**DATASET CONTENT**.

%%

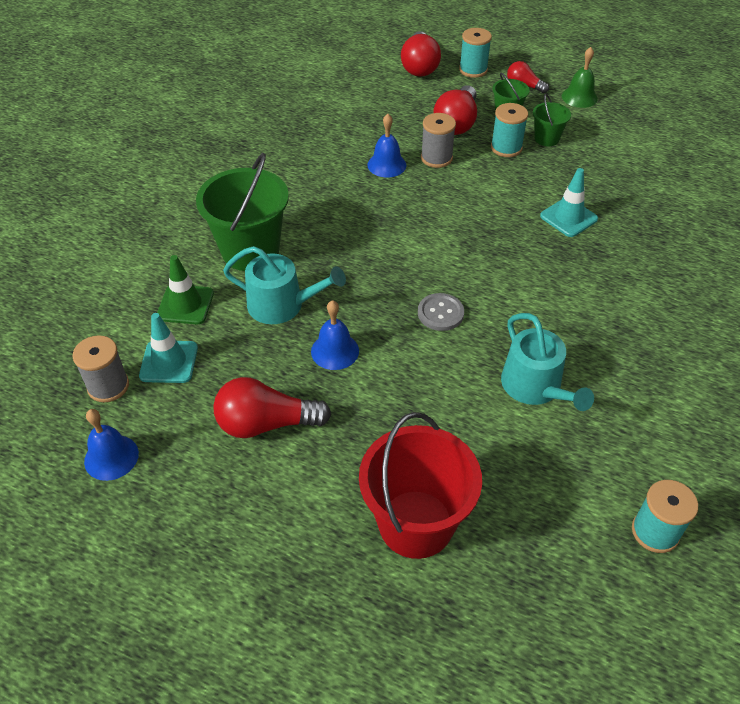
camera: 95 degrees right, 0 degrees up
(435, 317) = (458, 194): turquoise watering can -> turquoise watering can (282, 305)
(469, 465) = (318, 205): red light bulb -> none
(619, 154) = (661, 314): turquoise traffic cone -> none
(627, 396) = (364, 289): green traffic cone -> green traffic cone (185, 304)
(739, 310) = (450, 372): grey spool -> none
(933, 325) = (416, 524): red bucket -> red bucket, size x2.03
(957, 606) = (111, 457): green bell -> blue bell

%%

**WORK ORDER**. Word for word, return the lines from the one holding "(933, 325) = (416, 524): red" through the end of the entries above.

**ANSWER AREA**.
(933, 325) = (416, 524): red bucket -> red bucket, size x2.03
(957, 606) = (111, 457): green bell -> blue bell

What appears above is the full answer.